Task goal: Wherever "strawberry" appears in a line of the listing, report that line.

Input records:
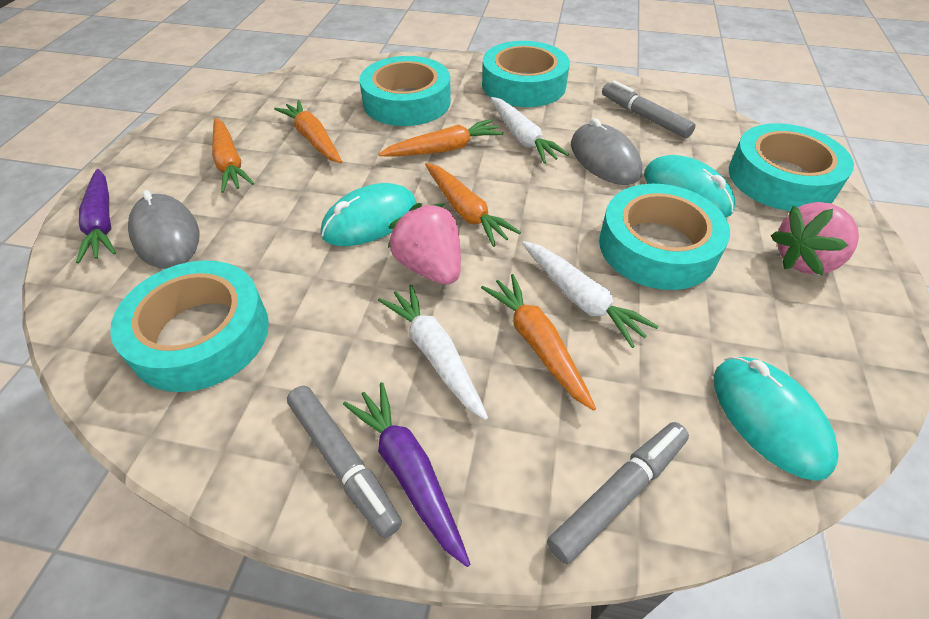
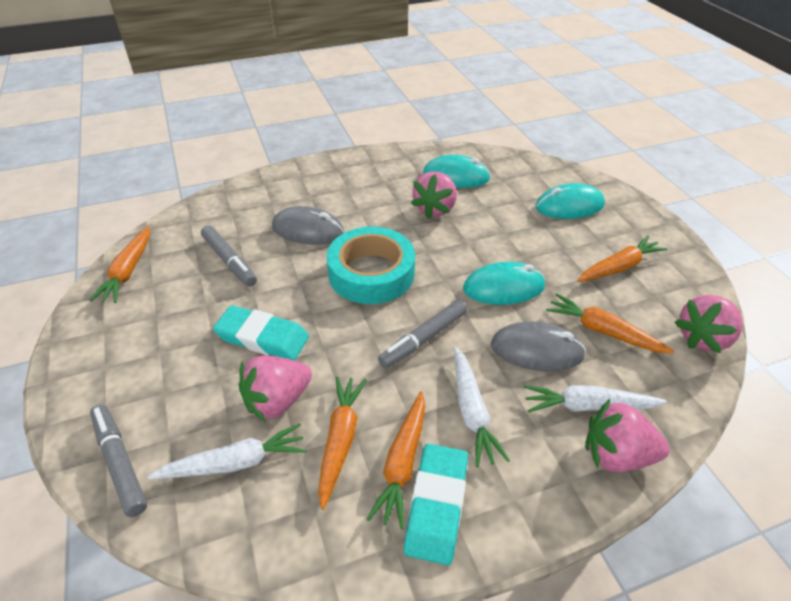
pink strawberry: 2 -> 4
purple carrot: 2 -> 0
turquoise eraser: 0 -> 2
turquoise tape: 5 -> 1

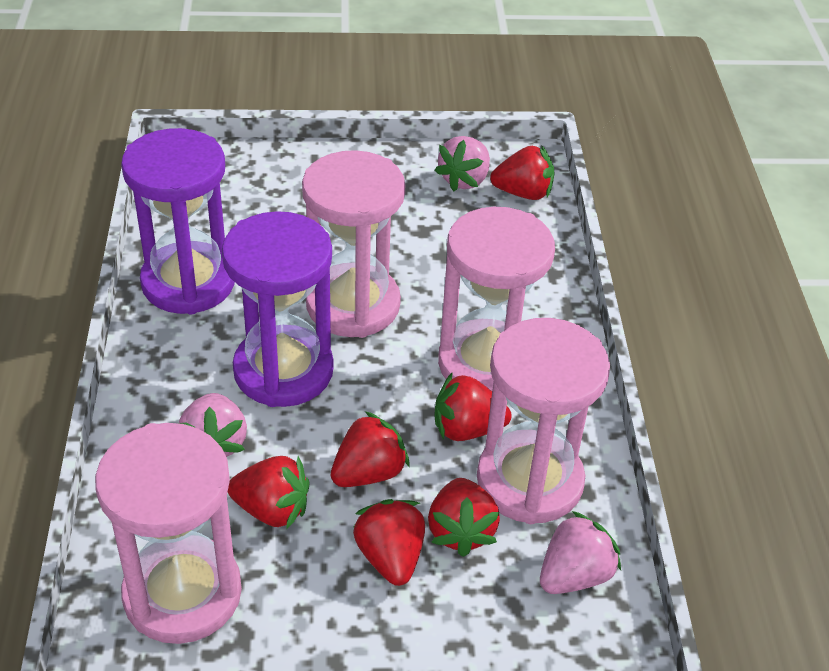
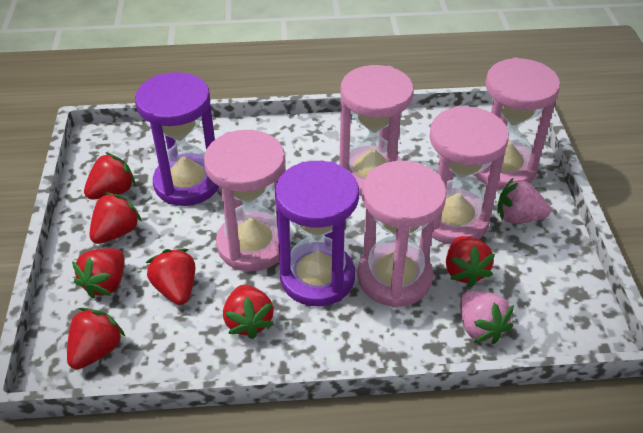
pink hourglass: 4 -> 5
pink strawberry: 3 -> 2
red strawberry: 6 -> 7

---

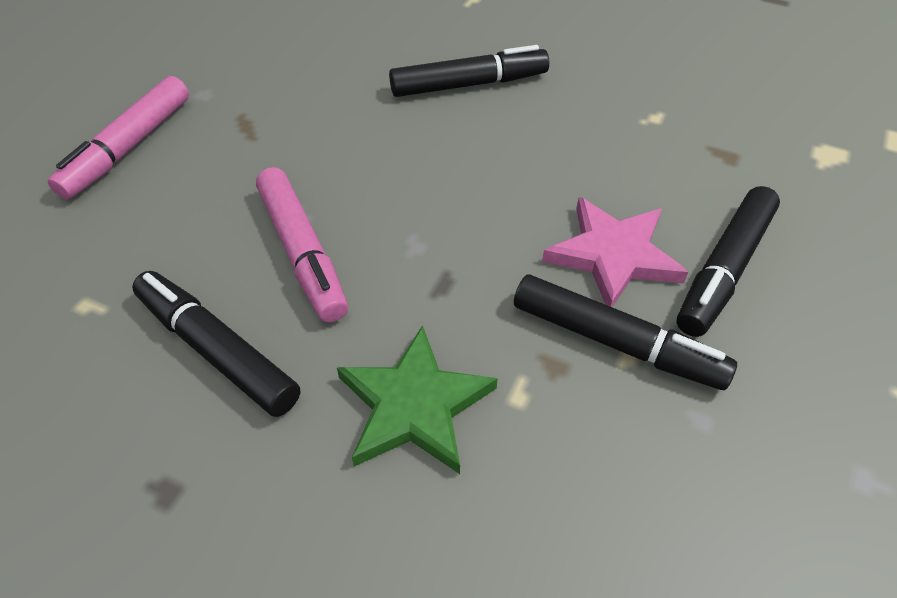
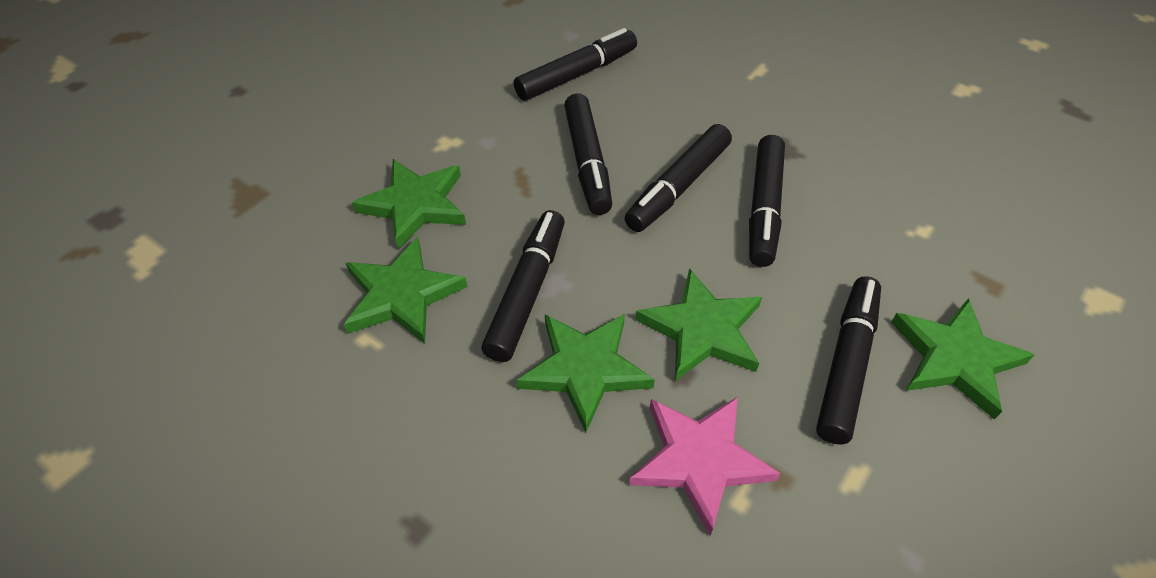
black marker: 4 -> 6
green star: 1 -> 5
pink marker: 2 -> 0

Written solution:
pink strawberry: 2 -> 4
pink strawberry: 3 -> 2
red strawberry: 6 -> 7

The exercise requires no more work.